*** SUPPLIED RECORDS

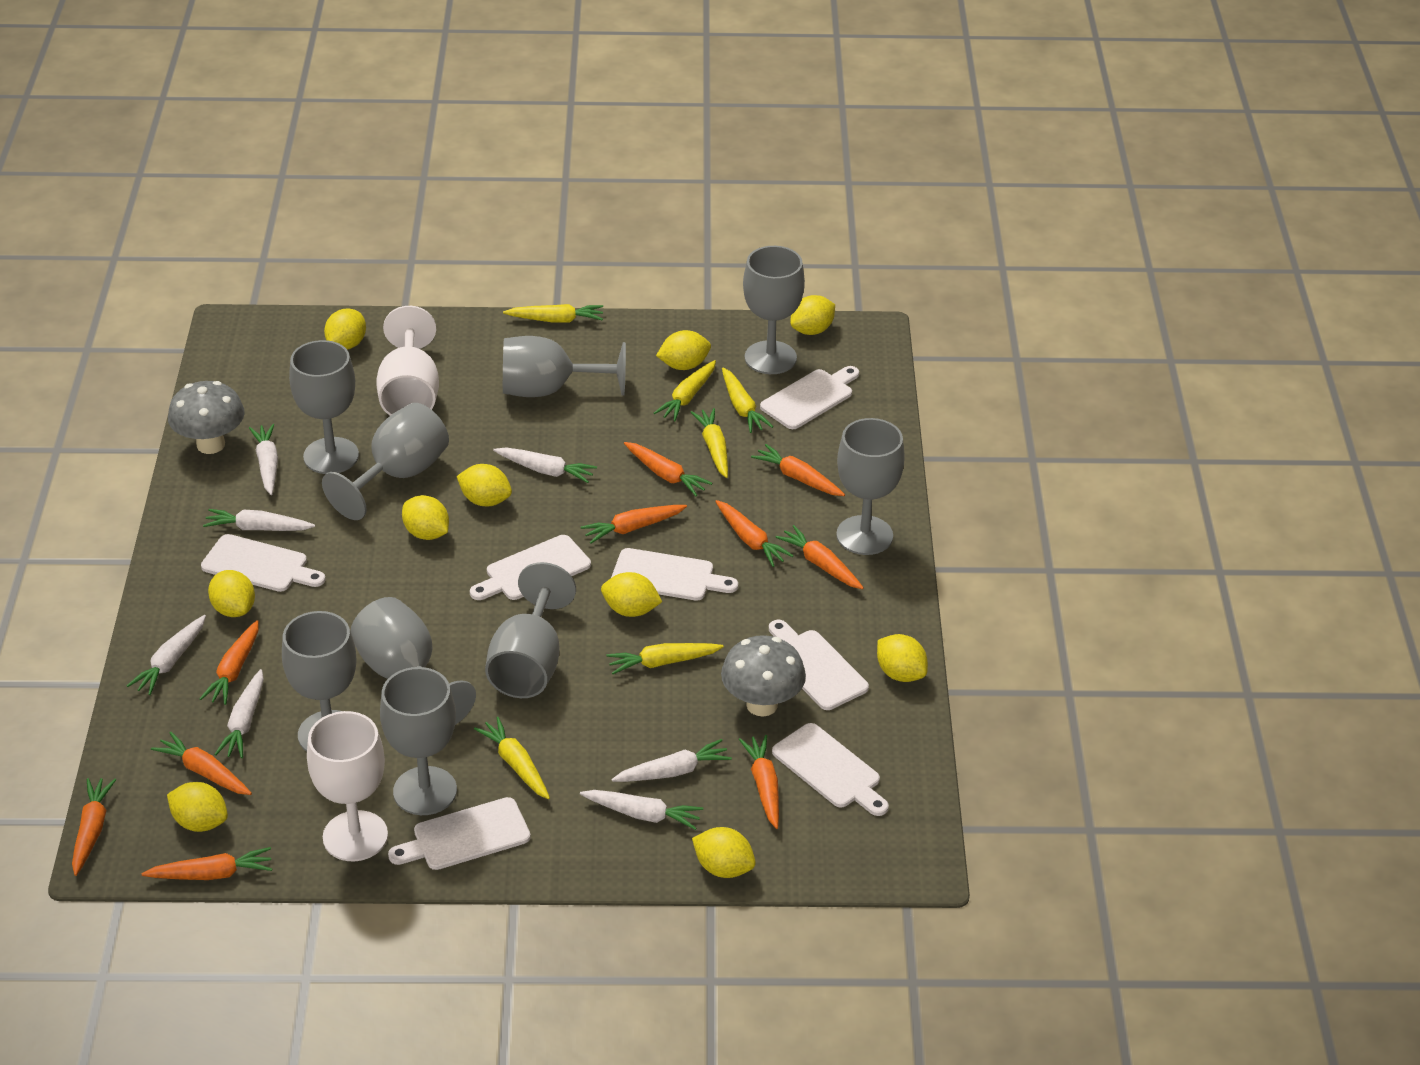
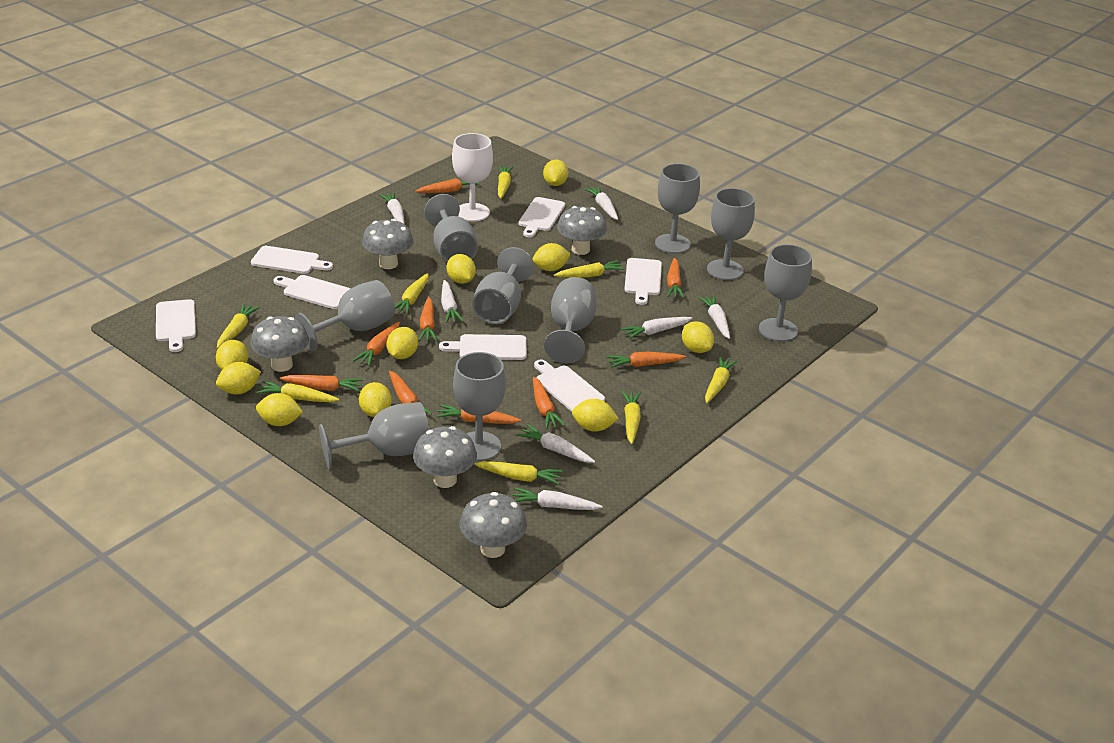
grey mushroom: 2 -> 5
orange carrot: 10 -> 9
white goblet: 2 -> 1
yellow carrot: 6 -> 8

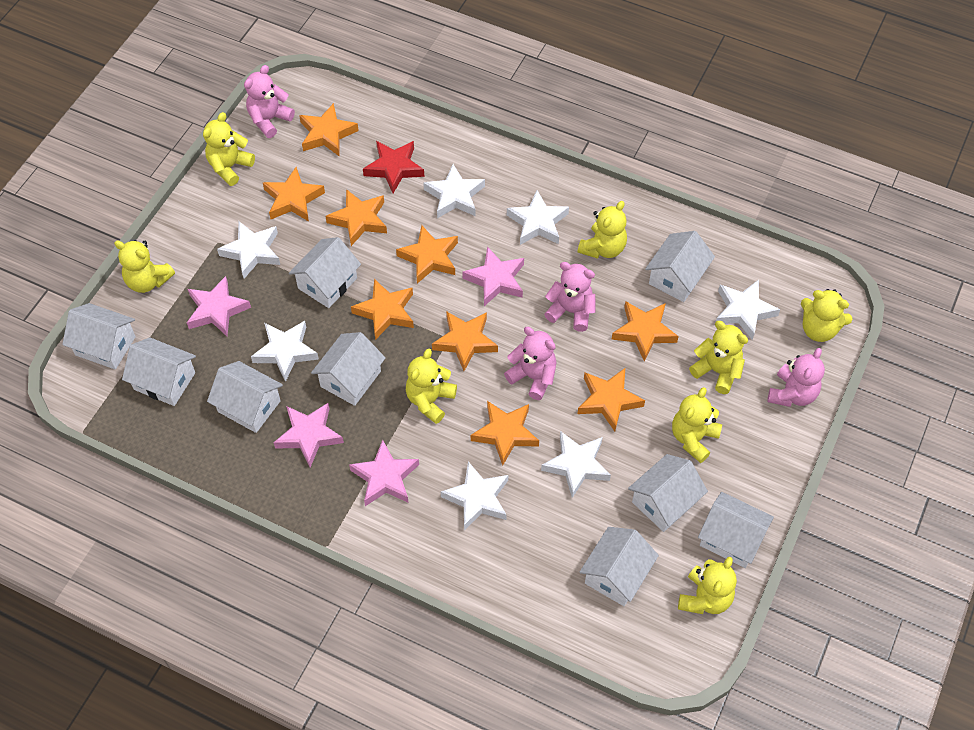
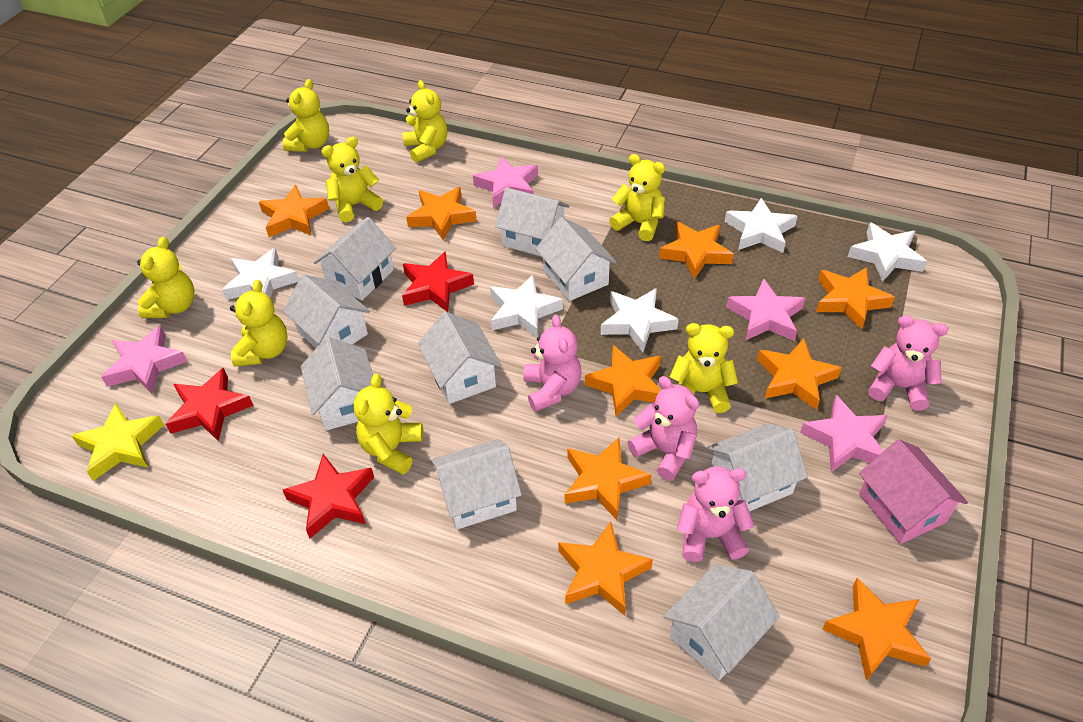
pink house: 0 -> 1
red star: 1 -> 3
white star: 7 -> 5
yellow star: 0 -> 1

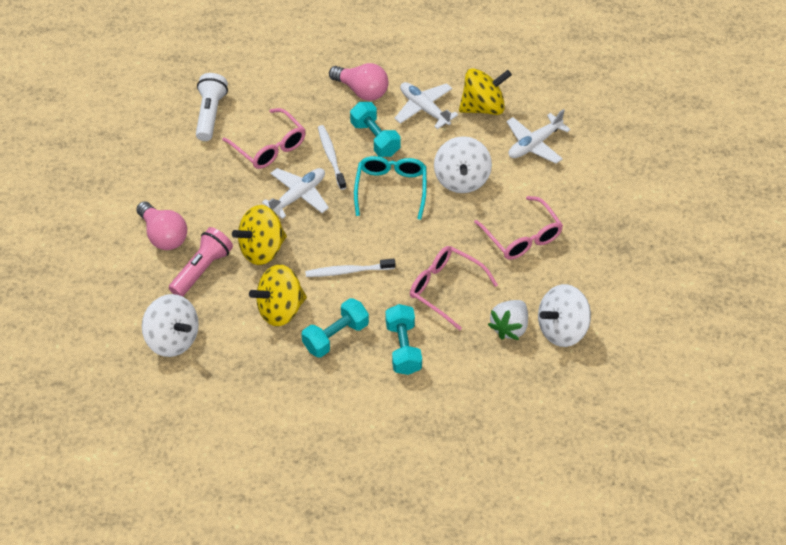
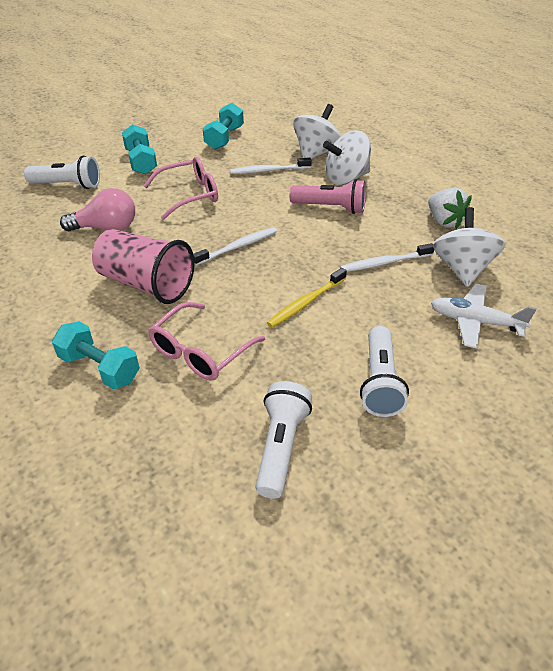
pink cup: 0 -> 1
pink glasses: 3 -> 2
pink light bulb: 2 -> 1
turquoise glasses: 1 -> 0
white flashlight: 1 -> 3
white plane: 3 -> 1
white toothbrush: 2 -> 3
yellow spinning top: 3 -> 0
yellow toothbrush: 0 -> 1

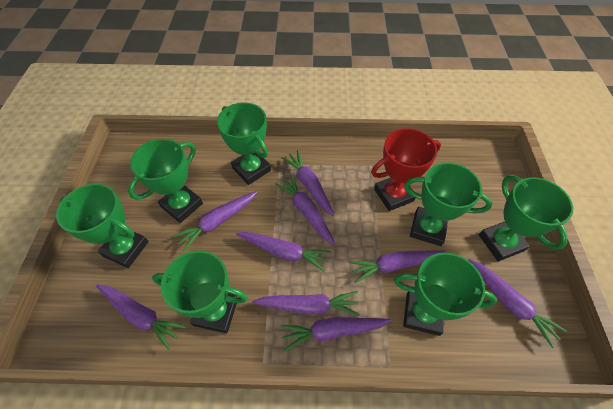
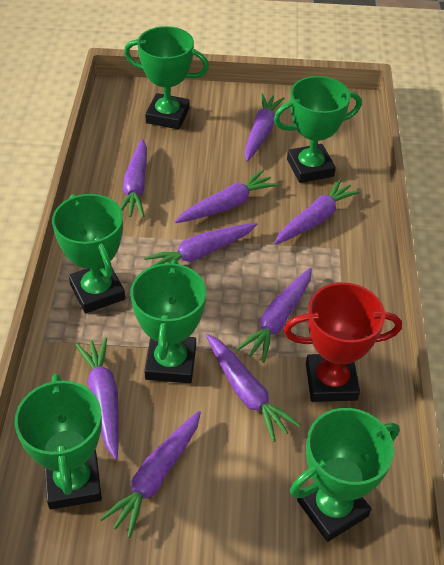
green trophy: 7 -> 6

******

Among the lines above, show every one that contains the string "glasses".

pink glasses: 3 -> 2
turquoise glasses: 1 -> 0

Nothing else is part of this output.